DIRECTIONS. With the pictures omitted, print exactly the lines below, from the one containing "cyan circle: (89, 120) -> (57, 88), moved" through the one containing "red arrow: (155, 30) -> (118, 55), turned 32", and nothing else.

EXTRACTED MATERIAL section start

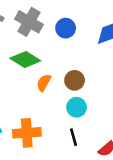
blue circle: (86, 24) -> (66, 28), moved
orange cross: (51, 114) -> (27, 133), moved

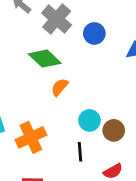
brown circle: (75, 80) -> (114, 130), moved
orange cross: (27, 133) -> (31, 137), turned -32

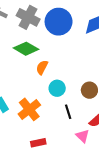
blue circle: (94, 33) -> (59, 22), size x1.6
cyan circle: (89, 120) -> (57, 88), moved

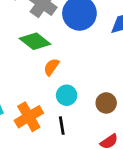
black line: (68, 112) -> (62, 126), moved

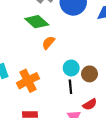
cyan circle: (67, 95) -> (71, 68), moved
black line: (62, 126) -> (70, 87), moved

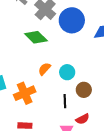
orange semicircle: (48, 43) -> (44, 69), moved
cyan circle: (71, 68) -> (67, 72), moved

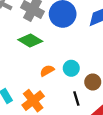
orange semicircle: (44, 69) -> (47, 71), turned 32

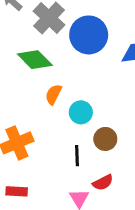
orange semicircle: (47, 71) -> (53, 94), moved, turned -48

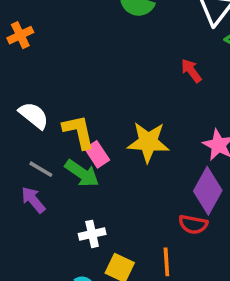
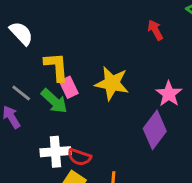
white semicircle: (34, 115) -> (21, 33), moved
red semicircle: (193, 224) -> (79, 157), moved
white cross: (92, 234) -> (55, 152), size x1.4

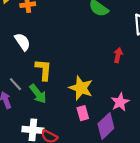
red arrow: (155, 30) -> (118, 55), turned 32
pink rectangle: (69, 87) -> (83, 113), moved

EXTRACTED MATERIAL section end
EXTRACTED MATERIAL section start

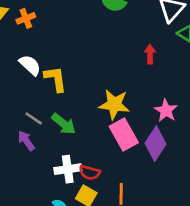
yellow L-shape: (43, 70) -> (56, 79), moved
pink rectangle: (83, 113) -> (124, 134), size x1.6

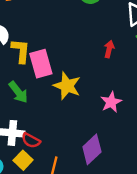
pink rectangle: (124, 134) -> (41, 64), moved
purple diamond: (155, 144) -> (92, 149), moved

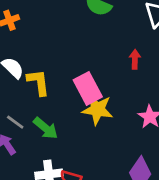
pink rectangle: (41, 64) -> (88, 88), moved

EXTRACTED MATERIAL section end
EXTRACTED MATERIAL section start

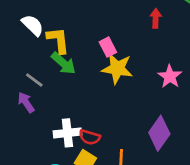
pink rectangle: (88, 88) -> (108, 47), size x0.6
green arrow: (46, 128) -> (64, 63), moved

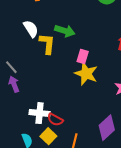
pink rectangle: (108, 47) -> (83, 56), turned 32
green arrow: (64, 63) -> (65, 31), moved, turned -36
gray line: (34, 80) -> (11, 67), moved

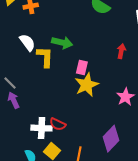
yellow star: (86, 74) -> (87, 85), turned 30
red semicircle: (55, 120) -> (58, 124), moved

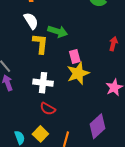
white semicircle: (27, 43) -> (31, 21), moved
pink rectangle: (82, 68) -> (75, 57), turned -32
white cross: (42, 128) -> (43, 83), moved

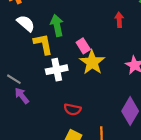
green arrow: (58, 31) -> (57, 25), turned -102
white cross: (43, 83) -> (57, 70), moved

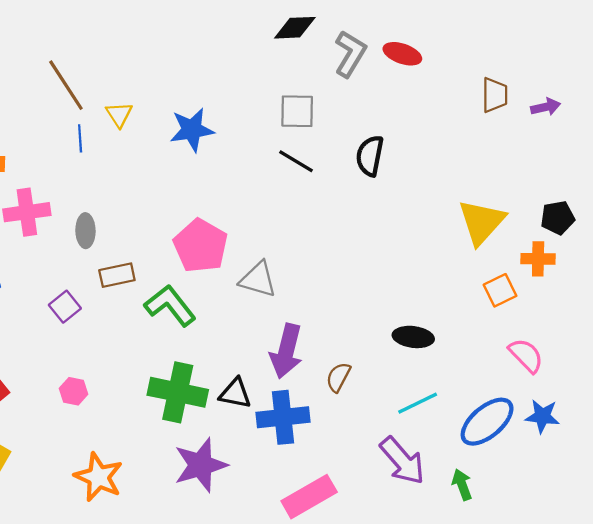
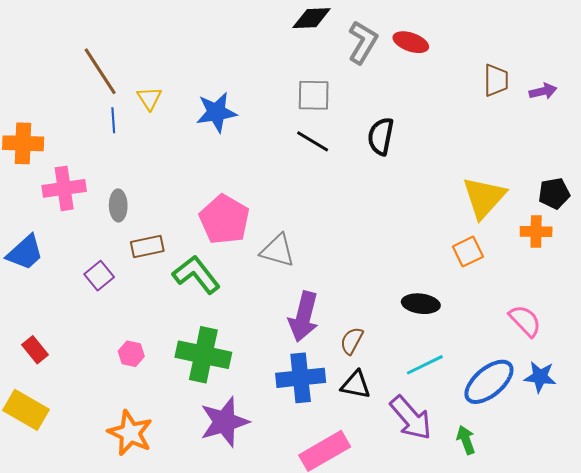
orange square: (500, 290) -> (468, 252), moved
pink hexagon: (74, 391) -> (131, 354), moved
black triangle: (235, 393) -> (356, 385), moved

EXTRACTED MATERIAL section end

ANSWER BELOW.
cyan circle: (89, 120) -> (57, 88), moved

black line: (68, 112) -> (62, 126), moved

cyan circle: (67, 95) -> (71, 68), moved
black line: (62, 126) -> (70, 87), moved

orange semicircle: (48, 43) -> (44, 69), moved
cyan circle: (71, 68) -> (67, 72), moved

orange semicircle: (44, 69) -> (47, 71), turned 32

orange semicircle: (47, 71) -> (53, 94), moved, turned -48

white semicircle: (34, 115) -> (21, 33), moved
red semicircle: (193, 224) -> (79, 157), moved
white cross: (92, 234) -> (55, 152), size x1.4

red arrow: (155, 30) -> (118, 55), turned 32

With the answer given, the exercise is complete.